PROBLEM DETAILS: Please copy out all lines of the entries that contain the word "from".

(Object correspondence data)
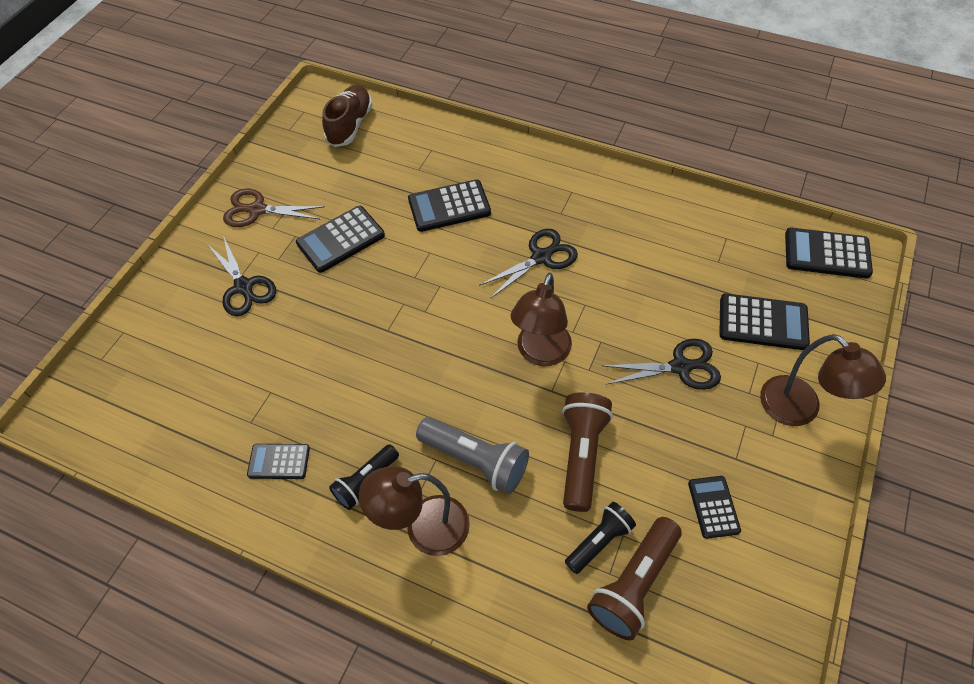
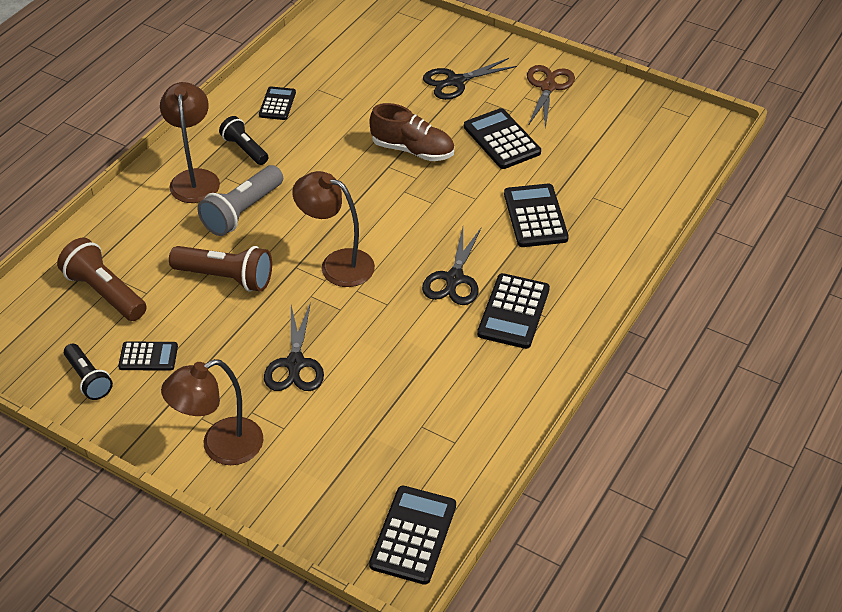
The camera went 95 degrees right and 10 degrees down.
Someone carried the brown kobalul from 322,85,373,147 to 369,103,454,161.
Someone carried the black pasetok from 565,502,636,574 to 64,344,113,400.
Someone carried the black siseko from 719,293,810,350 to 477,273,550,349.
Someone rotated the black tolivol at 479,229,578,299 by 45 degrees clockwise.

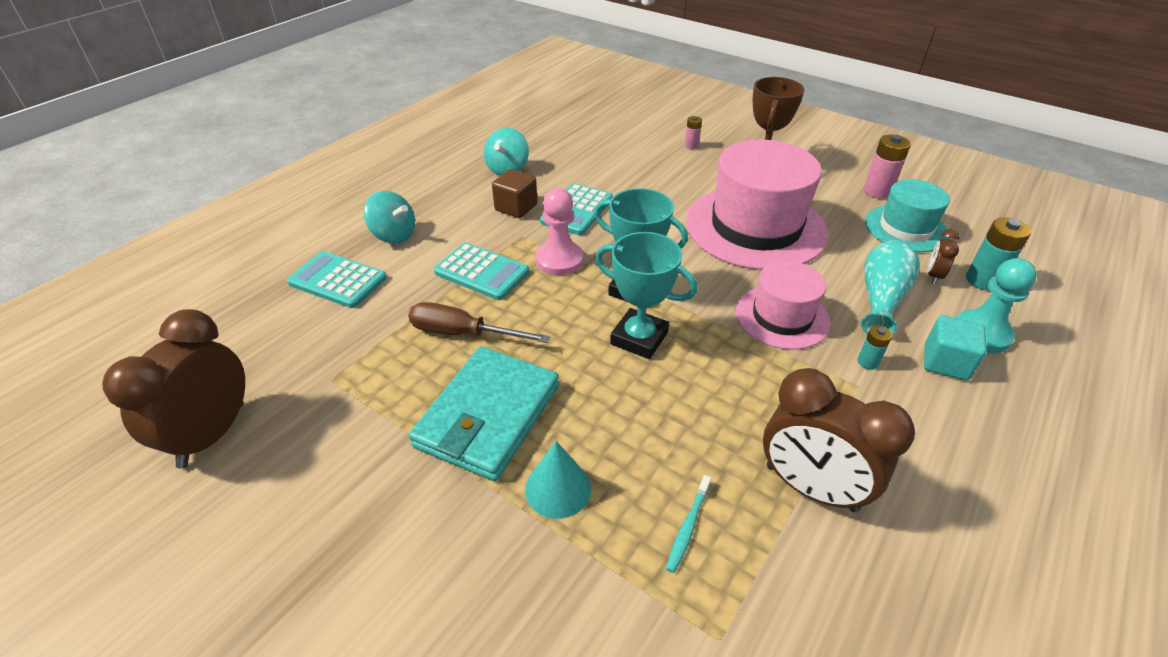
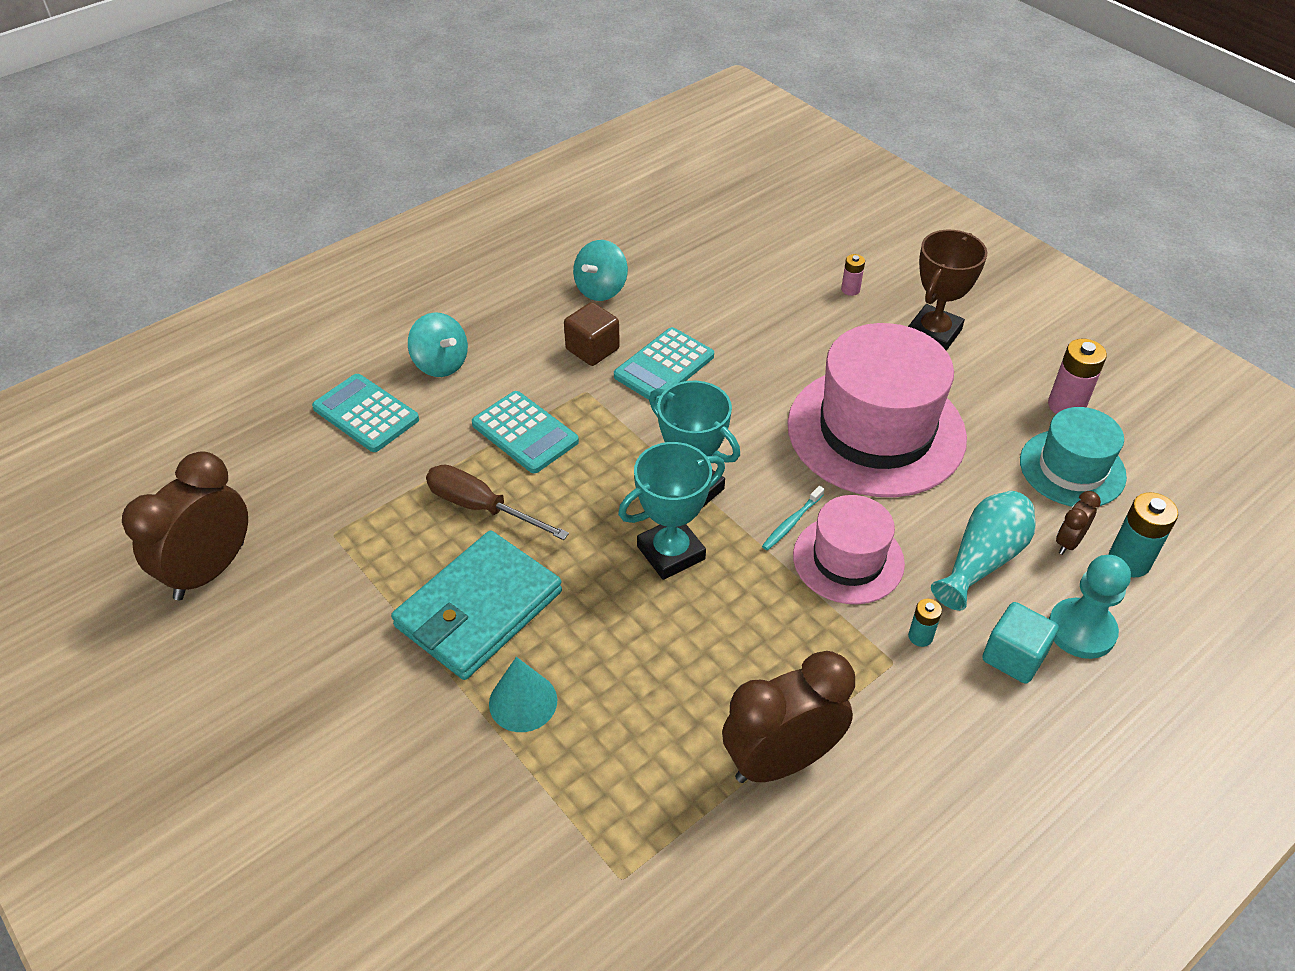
The camera went 15 degrees right and 5 degrees up.
Someone took away the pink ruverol at 535,188,584,275.
Someone carried the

OUTPUT OF THE TASK:
Someone carried the brown kobalul from 322,85,373,147 to 369,103,454,161.
Someone carried the black pasetok from 565,502,636,574 to 64,344,113,400.
Someone carried the black siseko from 719,293,810,350 to 477,273,550,349.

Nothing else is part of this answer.